--- START ---

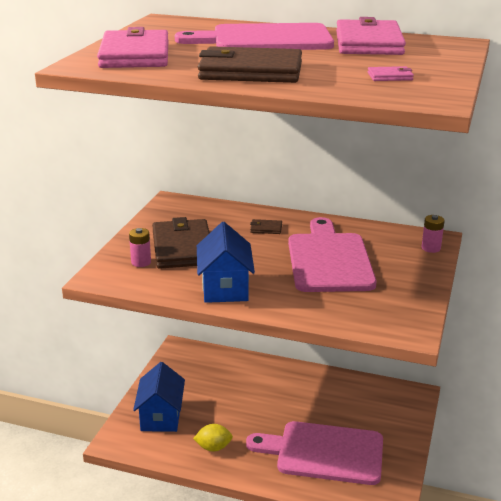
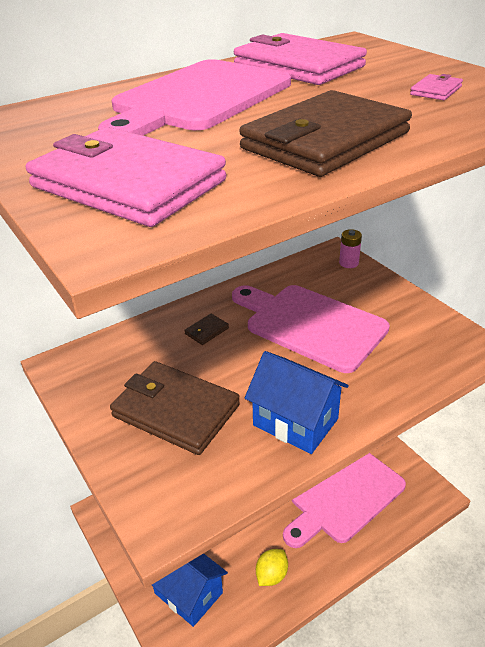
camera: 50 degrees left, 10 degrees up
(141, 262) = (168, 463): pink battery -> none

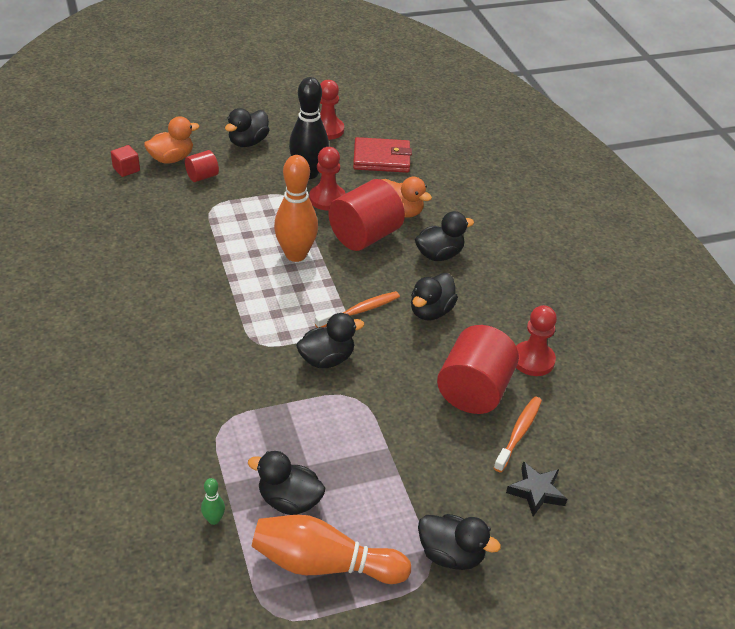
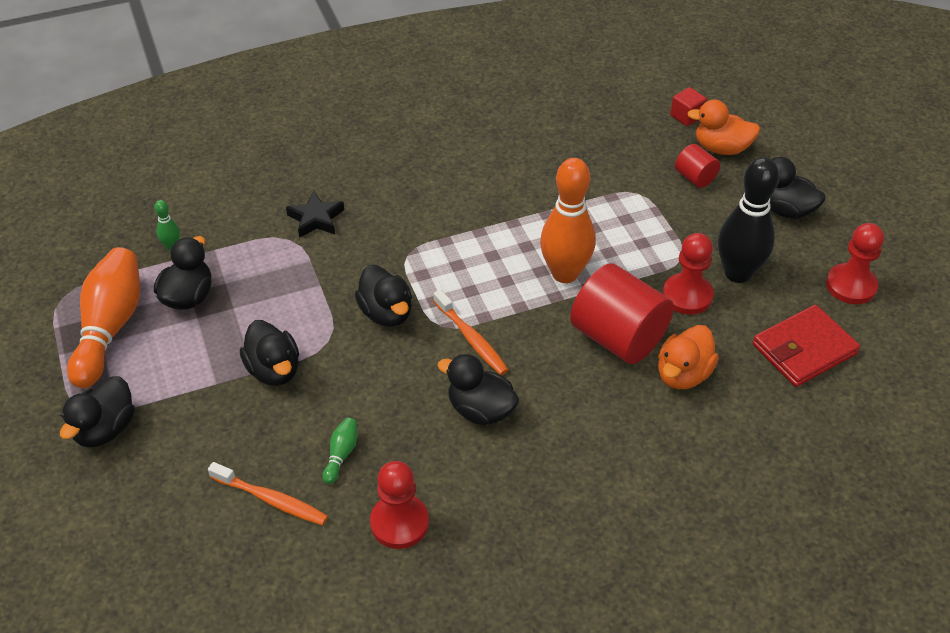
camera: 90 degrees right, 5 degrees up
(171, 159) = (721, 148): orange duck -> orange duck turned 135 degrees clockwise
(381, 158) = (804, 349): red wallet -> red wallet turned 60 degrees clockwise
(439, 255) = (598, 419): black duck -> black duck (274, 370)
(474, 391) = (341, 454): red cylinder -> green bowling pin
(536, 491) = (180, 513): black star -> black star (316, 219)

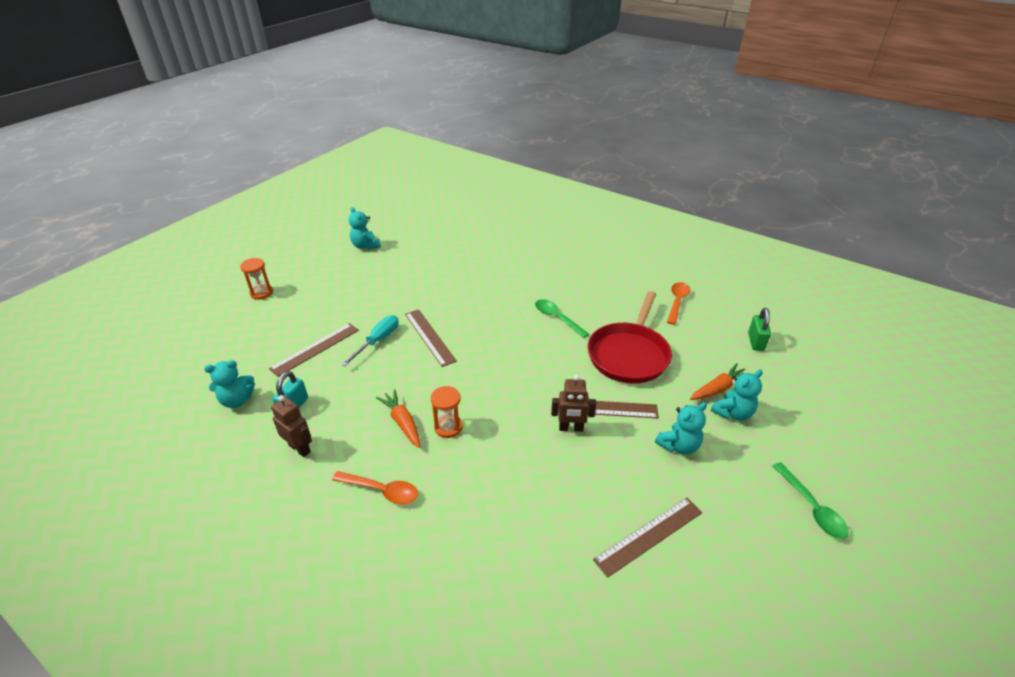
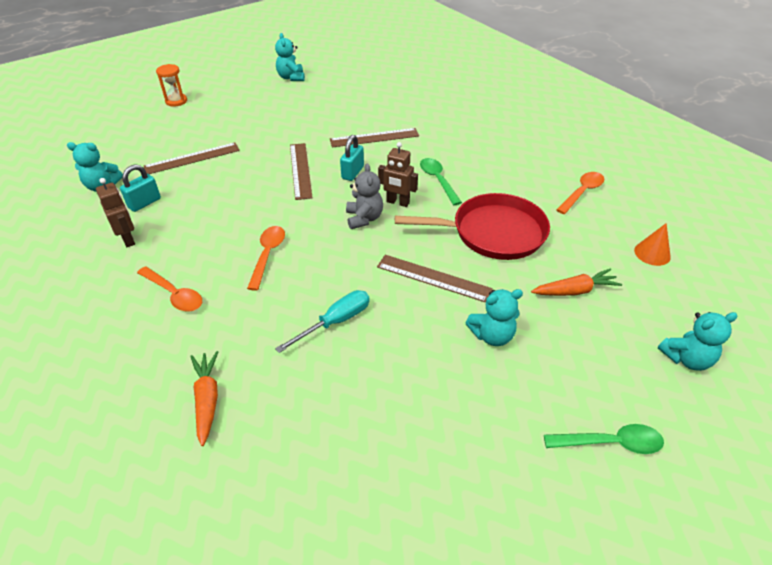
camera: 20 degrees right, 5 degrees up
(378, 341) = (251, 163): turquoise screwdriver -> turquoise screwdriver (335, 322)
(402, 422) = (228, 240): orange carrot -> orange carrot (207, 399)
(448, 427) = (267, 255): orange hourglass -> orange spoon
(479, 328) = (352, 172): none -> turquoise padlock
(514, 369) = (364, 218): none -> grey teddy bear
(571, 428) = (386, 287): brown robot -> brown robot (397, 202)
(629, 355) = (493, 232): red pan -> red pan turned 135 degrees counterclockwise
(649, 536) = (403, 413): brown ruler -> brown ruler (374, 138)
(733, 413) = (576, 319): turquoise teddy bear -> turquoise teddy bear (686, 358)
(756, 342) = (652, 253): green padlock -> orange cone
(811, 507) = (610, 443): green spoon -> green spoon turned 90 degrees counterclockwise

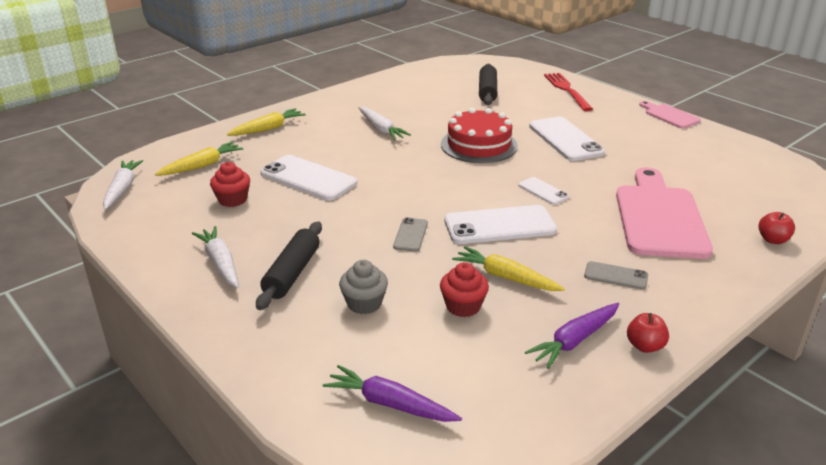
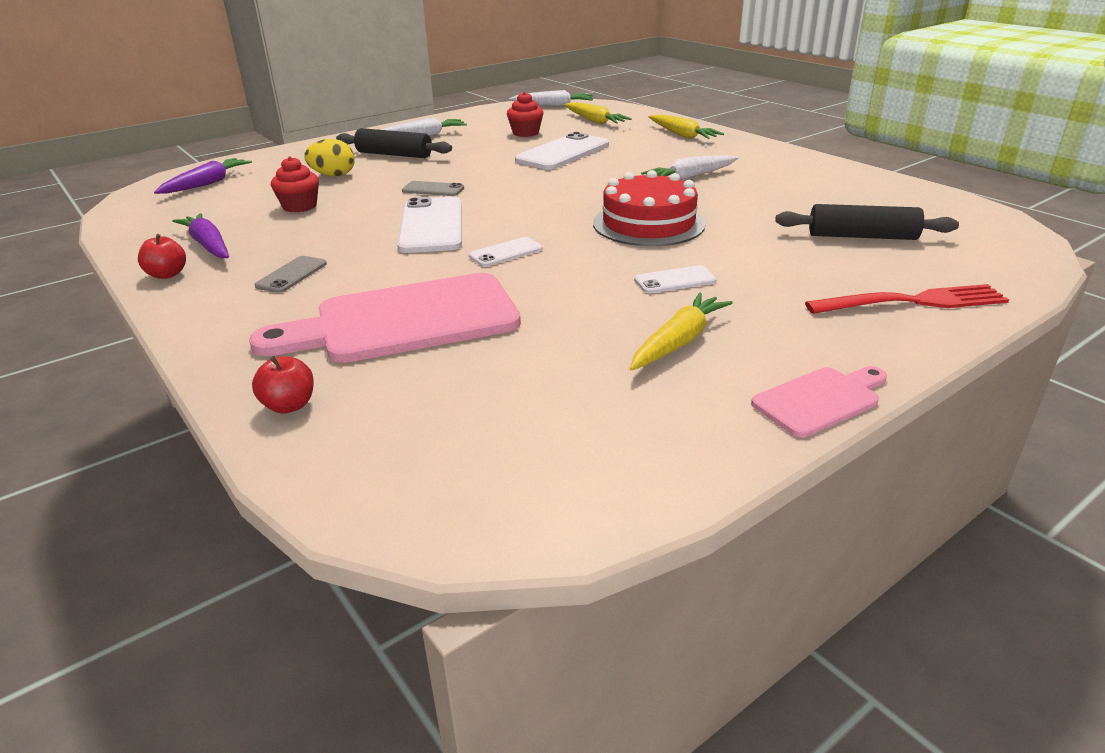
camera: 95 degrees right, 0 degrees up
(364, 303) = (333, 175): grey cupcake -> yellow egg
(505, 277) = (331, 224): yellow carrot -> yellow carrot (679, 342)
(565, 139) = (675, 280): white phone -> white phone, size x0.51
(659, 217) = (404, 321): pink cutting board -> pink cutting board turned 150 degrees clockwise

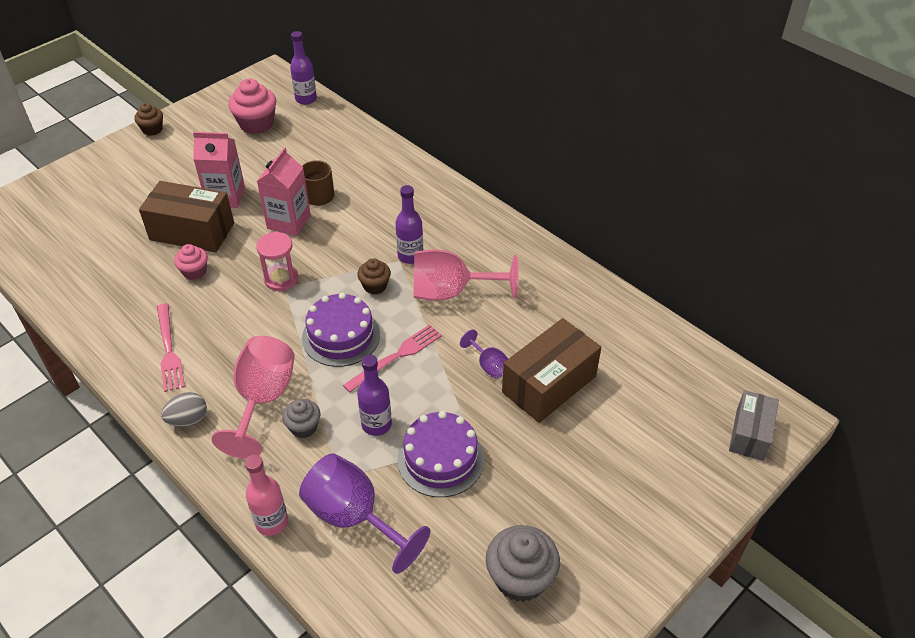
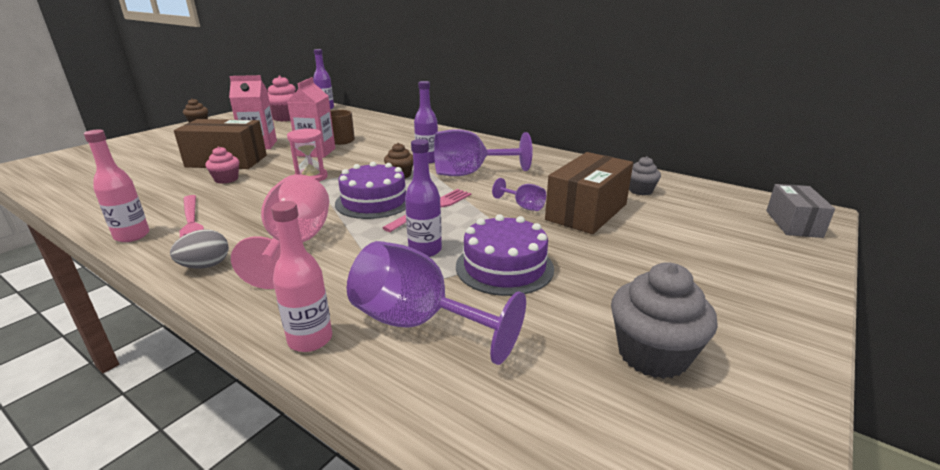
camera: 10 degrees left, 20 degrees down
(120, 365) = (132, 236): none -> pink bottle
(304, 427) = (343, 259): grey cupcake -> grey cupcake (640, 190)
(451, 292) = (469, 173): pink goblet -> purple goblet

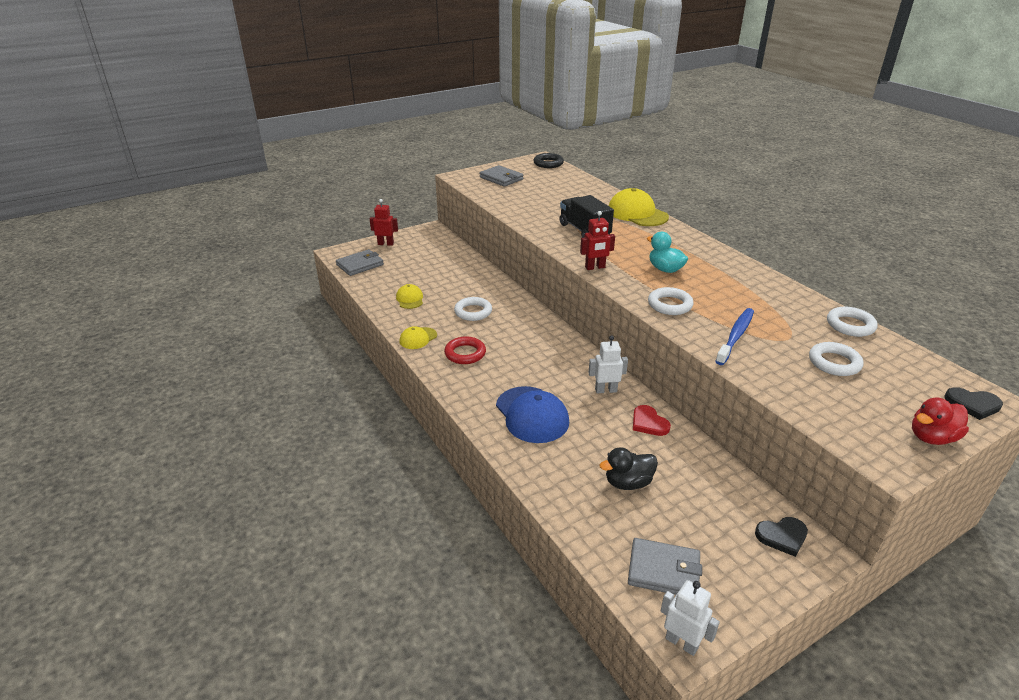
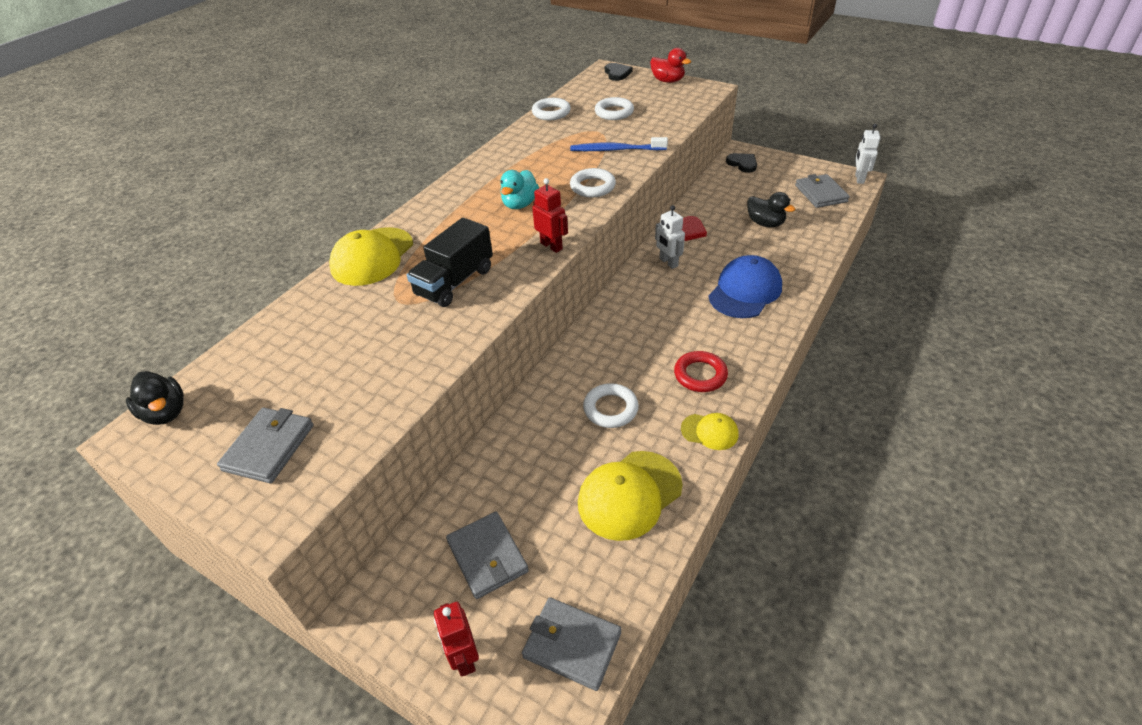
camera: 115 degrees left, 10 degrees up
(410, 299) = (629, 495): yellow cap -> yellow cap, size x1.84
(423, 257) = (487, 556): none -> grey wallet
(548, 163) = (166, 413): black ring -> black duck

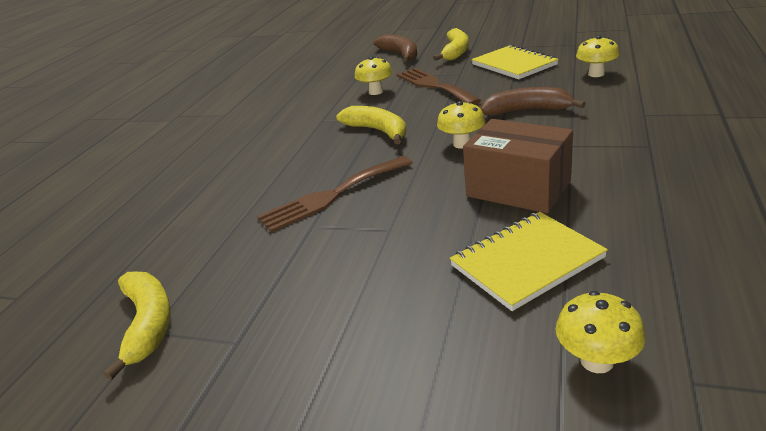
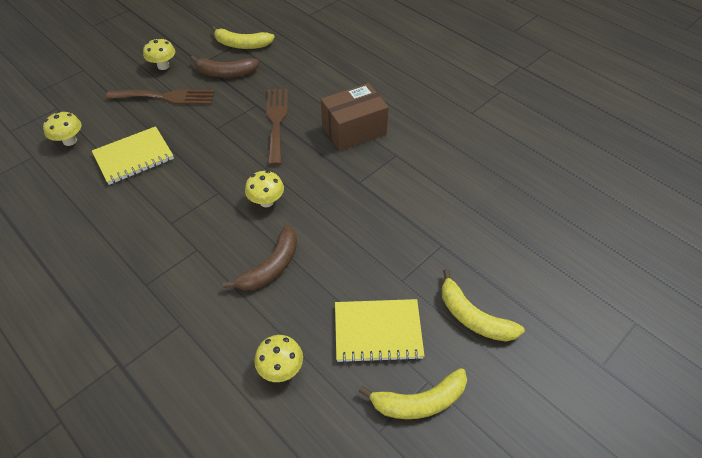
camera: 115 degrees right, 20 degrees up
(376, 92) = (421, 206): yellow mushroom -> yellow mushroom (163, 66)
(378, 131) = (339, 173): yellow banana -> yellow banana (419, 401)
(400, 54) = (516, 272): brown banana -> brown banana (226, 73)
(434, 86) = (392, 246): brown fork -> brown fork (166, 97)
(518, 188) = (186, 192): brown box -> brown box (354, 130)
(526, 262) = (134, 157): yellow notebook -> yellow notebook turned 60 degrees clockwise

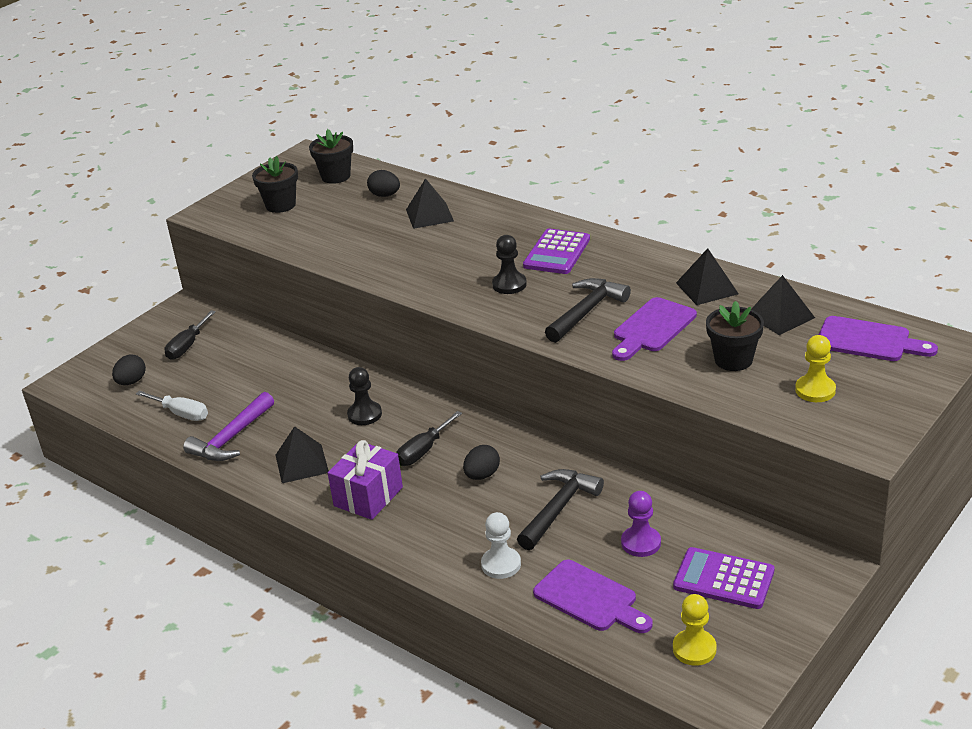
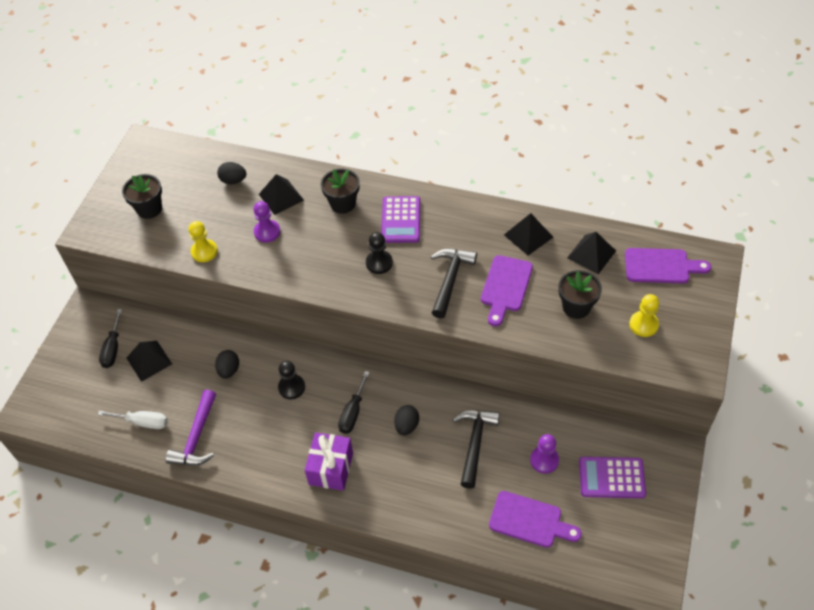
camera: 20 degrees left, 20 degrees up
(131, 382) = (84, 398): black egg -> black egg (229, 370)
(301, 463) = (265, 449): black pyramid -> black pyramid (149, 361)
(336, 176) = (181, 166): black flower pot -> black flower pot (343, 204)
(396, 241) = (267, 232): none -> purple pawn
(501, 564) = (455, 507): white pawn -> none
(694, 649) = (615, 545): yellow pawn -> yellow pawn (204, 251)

--- END ---

Give back every record precisely as it stands, without the images.

camera: 50 degrees left, 10 degrees up
(141, 262) = (168, 463): pink battery -> none

camera: 90 degrees right, 5 degrees up
(171, 159) = (721, 148): orange duck -> orange duck turned 135 degrees clockwise
(381, 158) = (804, 349): red wallet -> red wallet turned 60 degrees clockwise
(439, 255) = (598, 419): black duck -> black duck (274, 370)
(474, 391) = (341, 454): red cylinder -> green bowling pin
(536, 491) = (180, 513): black star -> black star (316, 219)

camera: 20 degrees right, 5 degrees up
(378, 341) = (251, 163): turquoise screwdriver -> turquoise screwdriver (335, 322)
(402, 422) = (228, 240): orange carrot -> orange carrot (207, 399)
(448, 427) = (267, 255): orange hourglass -> orange spoon
(479, 328) = (352, 172): none -> turquoise padlock
(514, 369) = (364, 218): none -> grey teddy bear
(571, 428) = (386, 287): brown robot -> brown robot (397, 202)
(629, 355) = (493, 232): red pan -> red pan turned 135 degrees counterclockwise
(649, 536) = (403, 413): brown ruler -> brown ruler (374, 138)
(733, 413) = (576, 319): turquoise teddy bear -> turquoise teddy bear (686, 358)
(756, 342) = (652, 253): green padlock -> orange cone
(811, 507) = (610, 443): green spoon -> green spoon turned 90 degrees counterclockwise

camera: 95 degrees right, 0 degrees up
(364, 303) = (333, 175): grey cupcake -> yellow egg
(505, 277) = (331, 224): yellow carrot -> yellow carrot (679, 342)
(565, 139) = (675, 280): white phone -> white phone, size x0.51
(659, 217) = (404, 321): pink cutting board -> pink cutting board turned 150 degrees clockwise

camera: 10 degrees left, 20 degrees down
(120, 365) = (132, 236): none -> pink bottle
(304, 427) = (343, 259): grey cupcake -> grey cupcake (640, 190)
(451, 292) = (469, 173): pink goblet -> purple goblet

camera: 115 degrees left, 10 degrees up
(410, 299) = (629, 495): yellow cap -> yellow cap, size x1.84
(423, 257) = (487, 556): none -> grey wallet
(548, 163) = (166, 413): black ring -> black duck

camera: 115 degrees right, 20 degrees up
(376, 92) = (421, 206): yellow mushroom -> yellow mushroom (163, 66)
(378, 131) = (339, 173): yellow banana -> yellow banana (419, 401)
(400, 54) = (516, 272): brown banana -> brown banana (226, 73)
(434, 86) = (392, 246): brown fork -> brown fork (166, 97)
(518, 188) = (186, 192): brown box -> brown box (354, 130)
(526, 262) = (134, 157): yellow notebook -> yellow notebook turned 60 degrees clockwise

camera: 20 degrees left, 20 degrees up
(131, 382) = (84, 398): black egg -> black egg (229, 370)
(301, 463) = (265, 449): black pyramid -> black pyramid (149, 361)
(336, 176) = (181, 166): black flower pot -> black flower pot (343, 204)
(396, 241) = (267, 232): none -> purple pawn
(501, 564) = (455, 507): white pawn -> none
(694, 649) = (615, 545): yellow pawn -> yellow pawn (204, 251)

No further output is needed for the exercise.